- **TASK DIRECTIONS**: I need the lines below from the one with "D4: diode US1M" down to the one with "R6: 560 (GND, N1) -> 68 (GND, N1)" reproduced exactly, both ends included, and nothing else.

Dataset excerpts
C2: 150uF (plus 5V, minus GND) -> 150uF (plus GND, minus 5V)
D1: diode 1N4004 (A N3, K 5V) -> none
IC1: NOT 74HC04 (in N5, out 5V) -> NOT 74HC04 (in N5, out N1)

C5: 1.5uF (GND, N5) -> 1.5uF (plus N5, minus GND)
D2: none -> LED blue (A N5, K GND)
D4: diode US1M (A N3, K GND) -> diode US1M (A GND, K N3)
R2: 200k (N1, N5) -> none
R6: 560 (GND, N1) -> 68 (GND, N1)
--
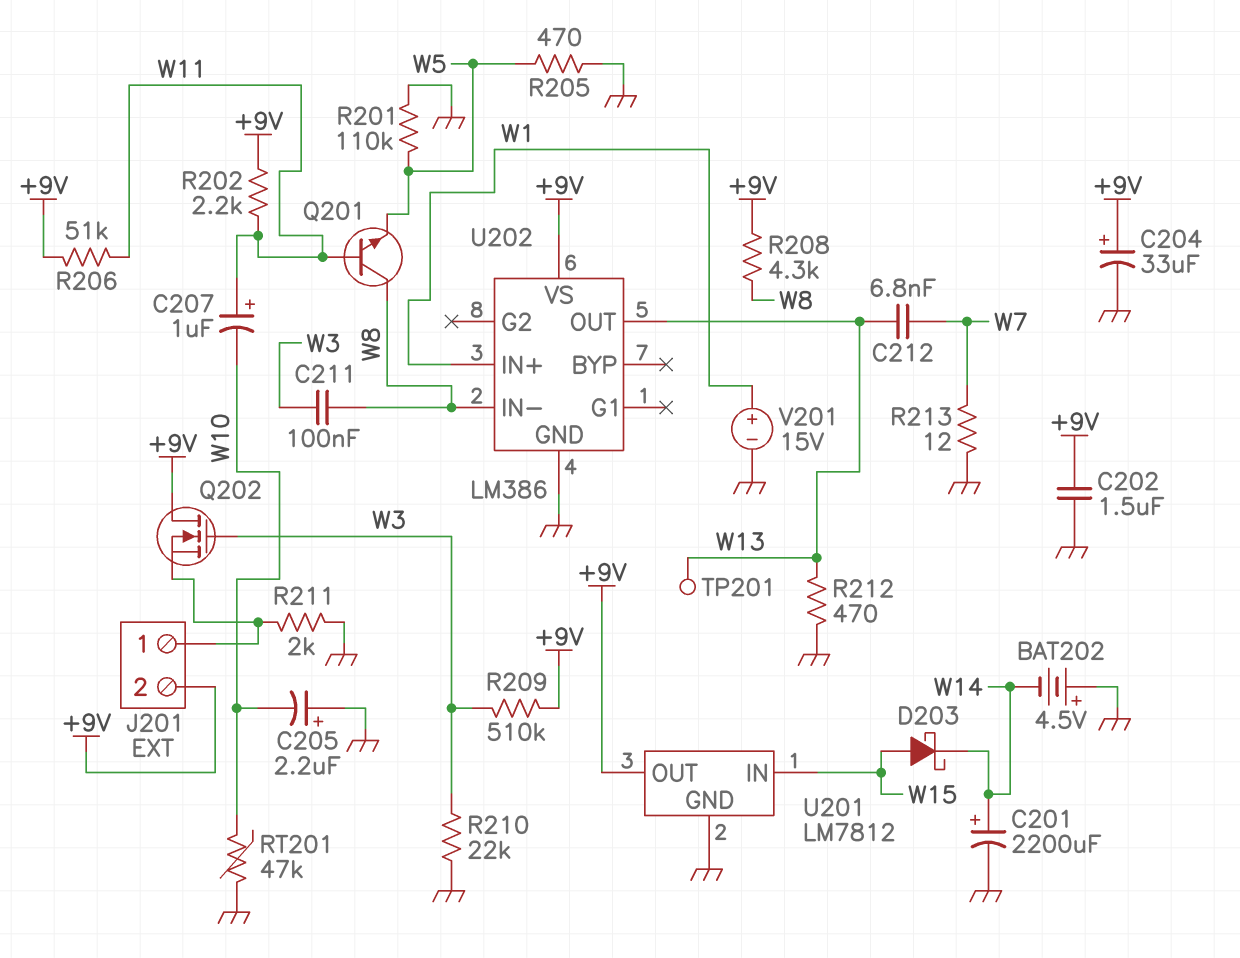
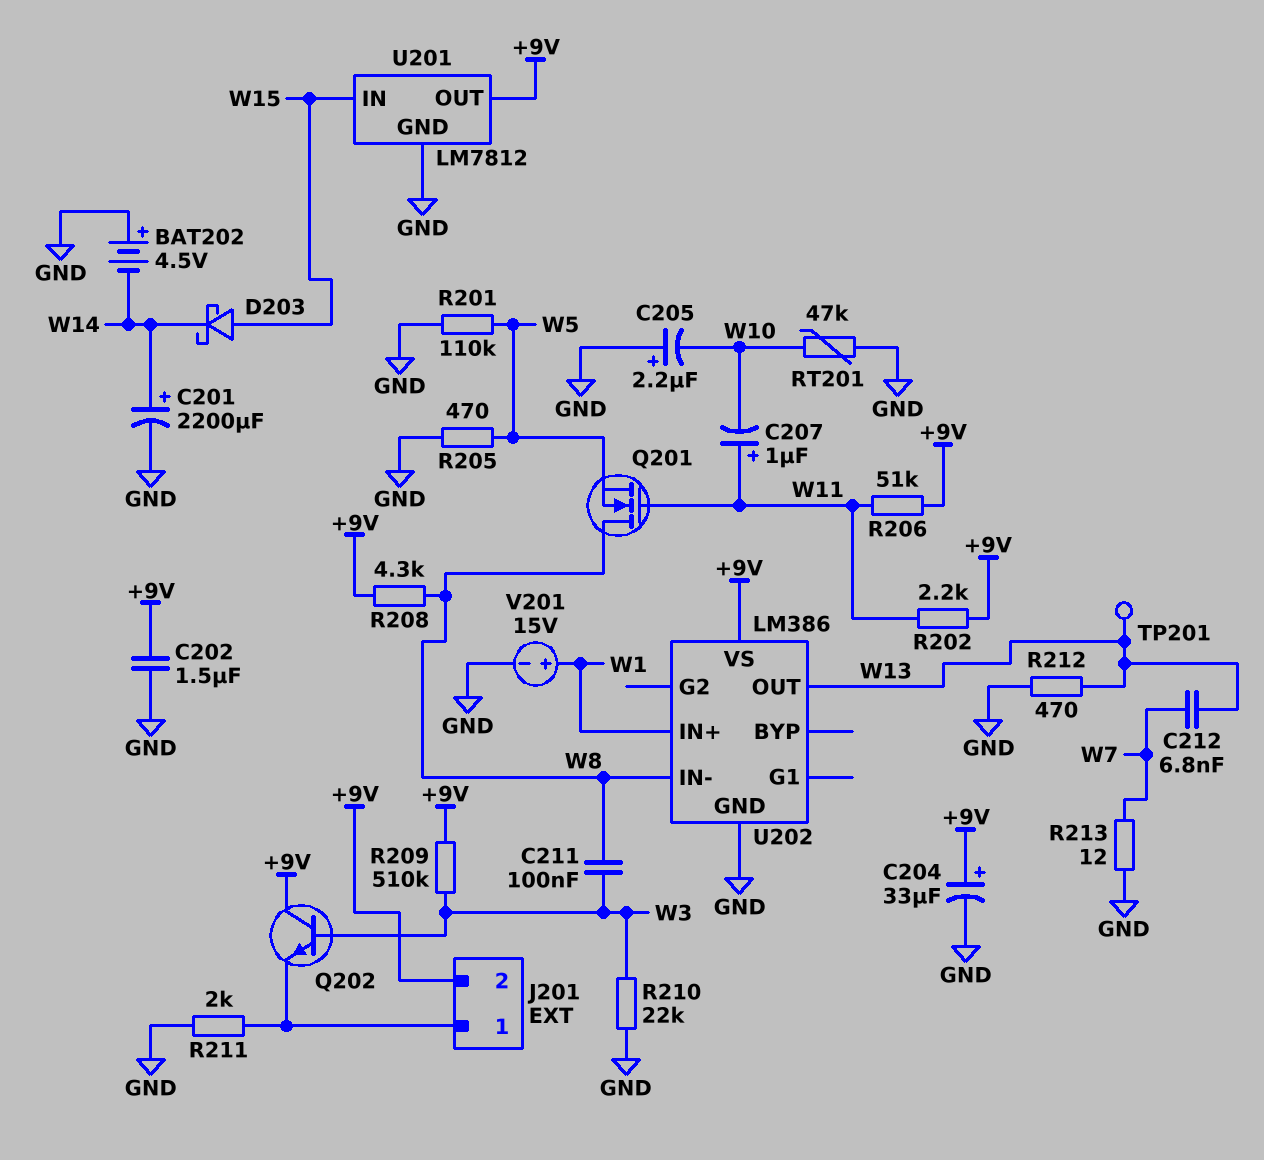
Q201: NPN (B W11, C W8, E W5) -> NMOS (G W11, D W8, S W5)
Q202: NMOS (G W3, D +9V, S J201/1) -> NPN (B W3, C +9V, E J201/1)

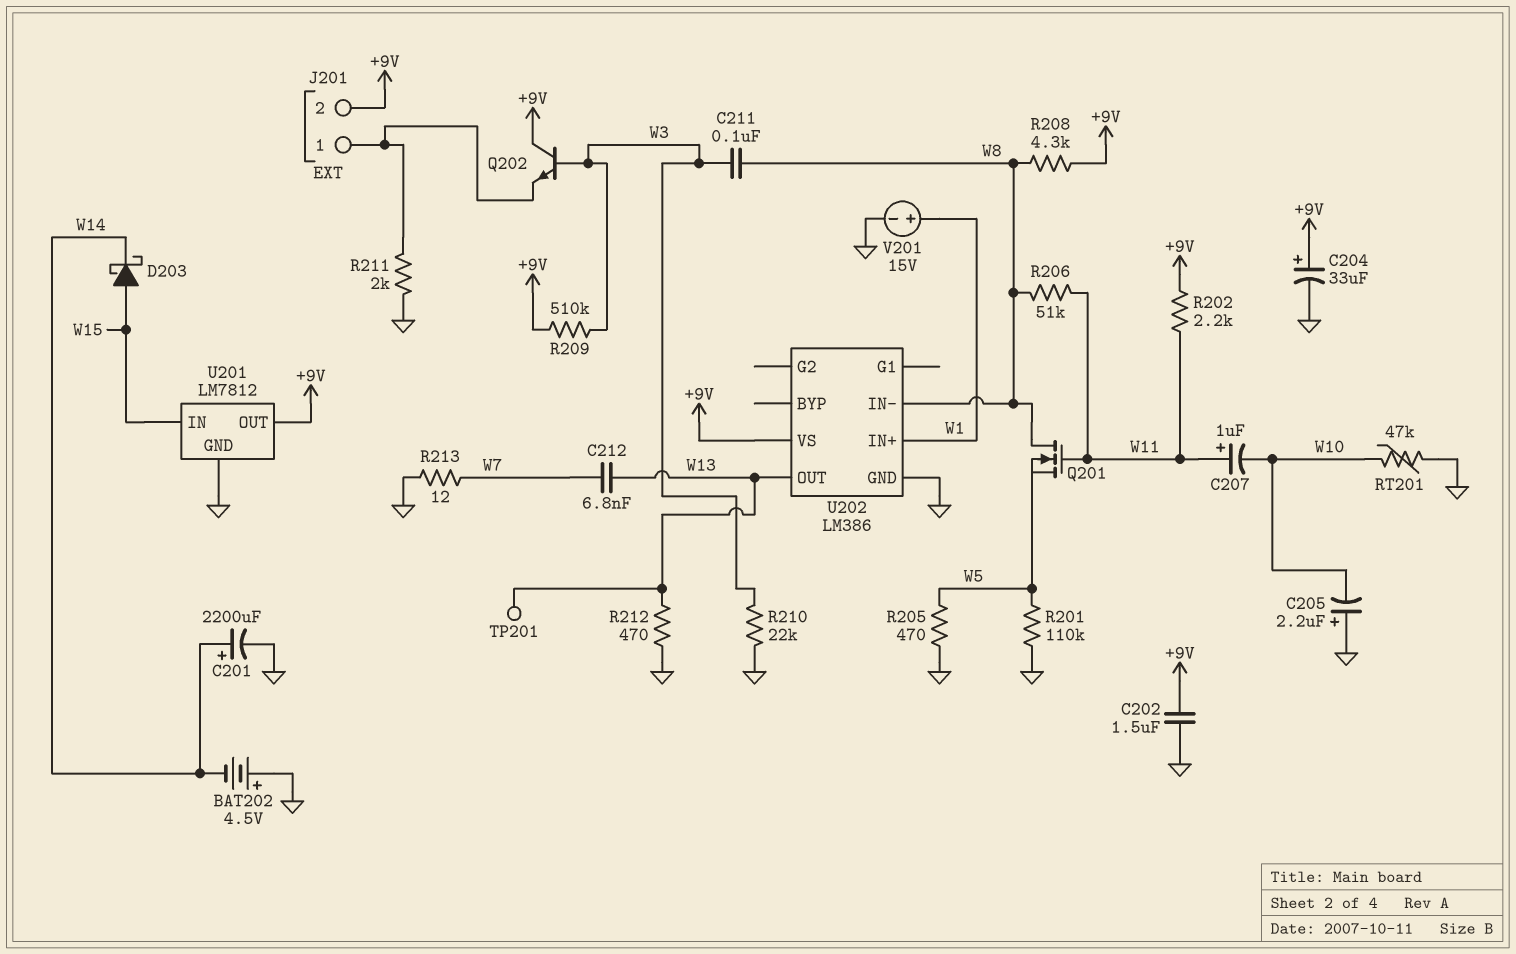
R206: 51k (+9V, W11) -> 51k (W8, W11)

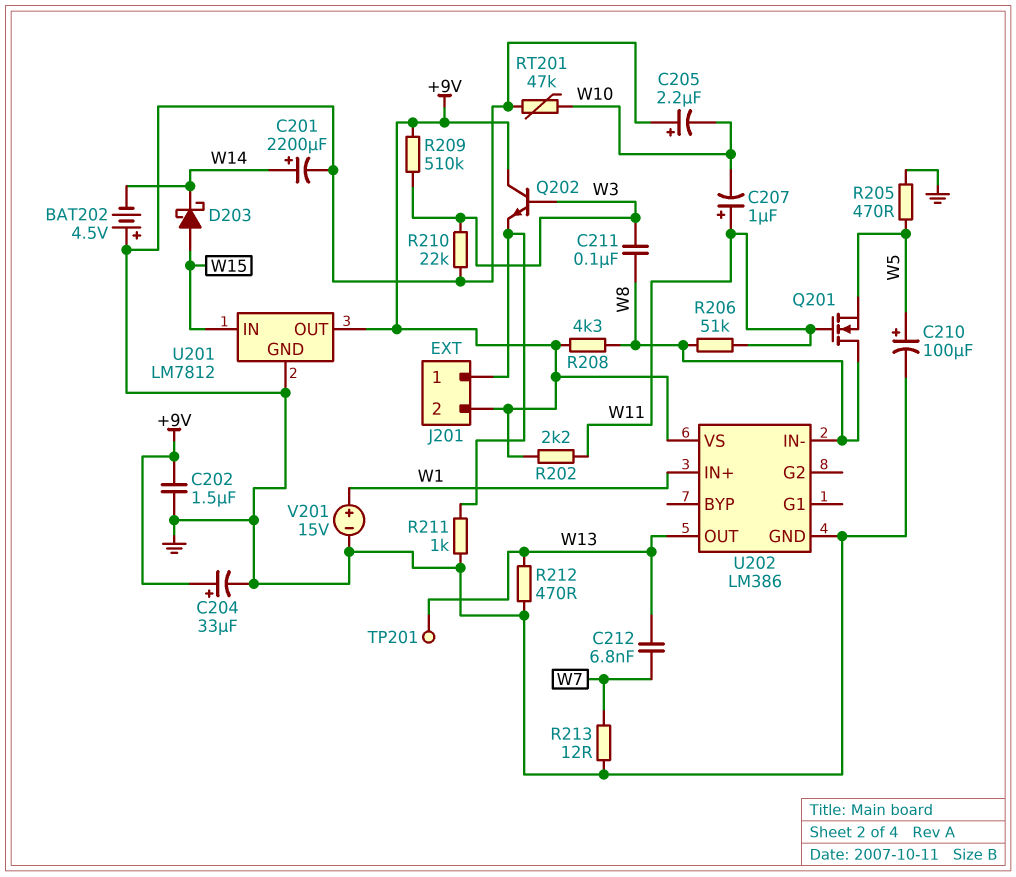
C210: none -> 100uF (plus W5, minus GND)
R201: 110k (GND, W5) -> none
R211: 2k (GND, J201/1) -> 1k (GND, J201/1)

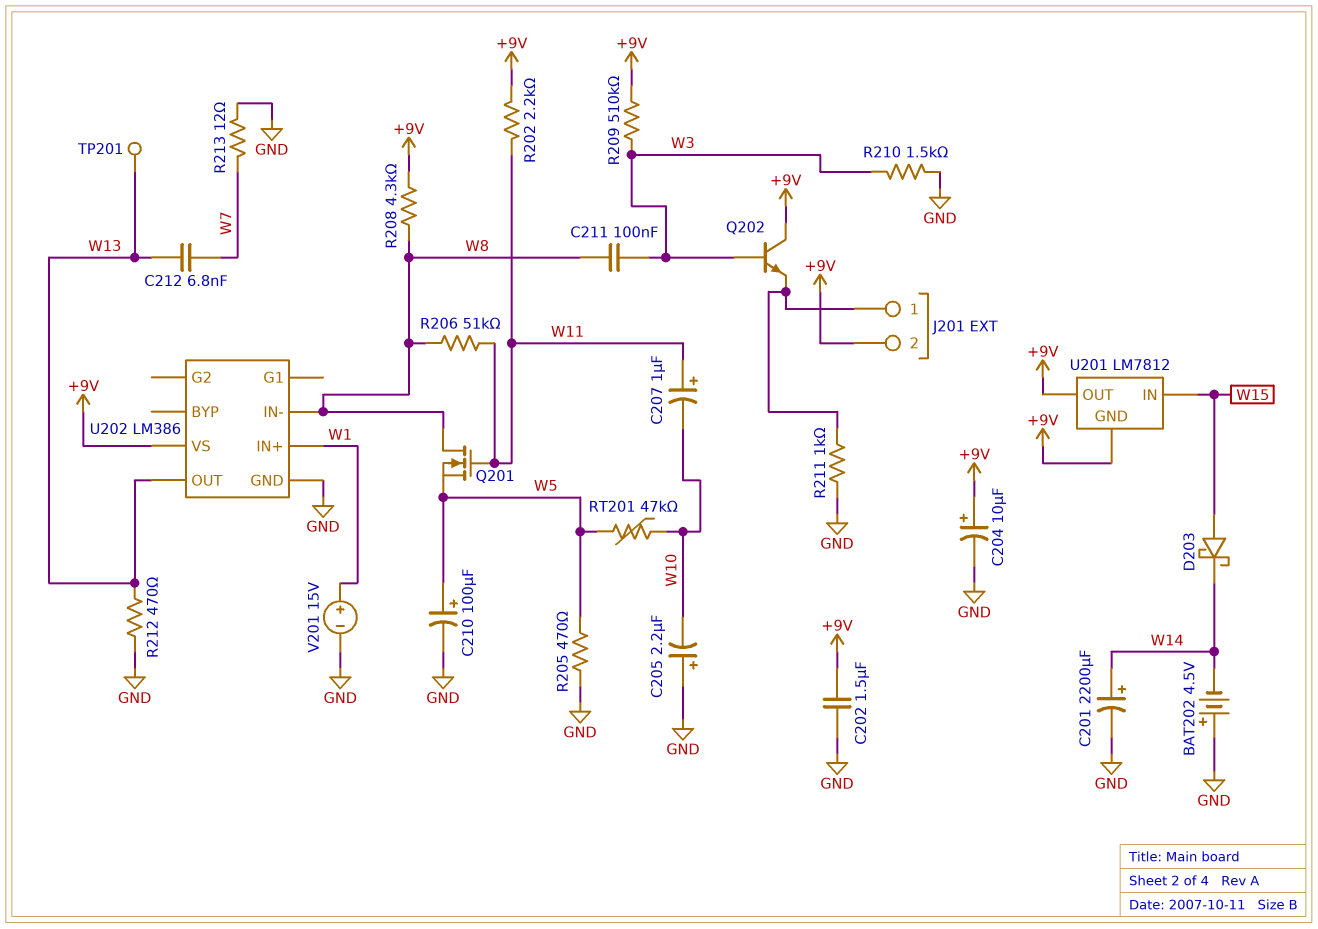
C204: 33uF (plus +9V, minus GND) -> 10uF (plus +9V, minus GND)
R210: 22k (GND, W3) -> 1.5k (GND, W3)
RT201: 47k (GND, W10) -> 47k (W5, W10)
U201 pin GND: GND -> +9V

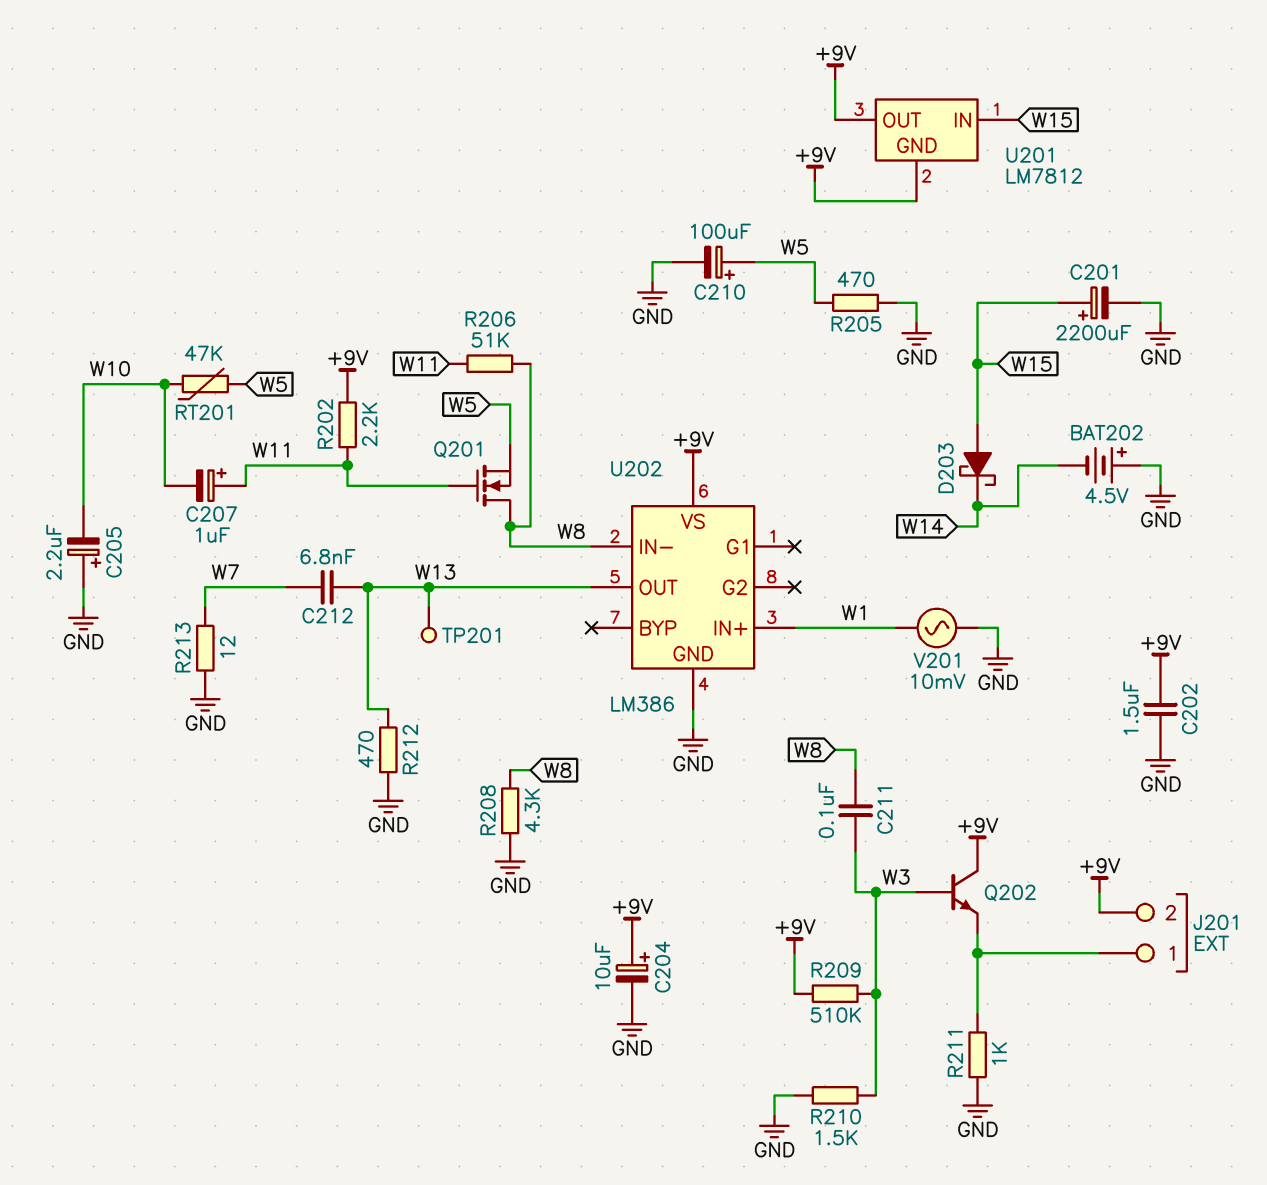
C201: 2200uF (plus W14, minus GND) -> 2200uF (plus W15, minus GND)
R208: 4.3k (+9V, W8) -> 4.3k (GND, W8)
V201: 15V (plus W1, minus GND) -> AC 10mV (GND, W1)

- **SOLUTION**:
D4: diode US1M (A N3, K GND) -> diode US1M (A GND, K N3)
R2: 200k (N1, N5) -> none
R6: 560 (GND, N1) -> 68 (GND, N1)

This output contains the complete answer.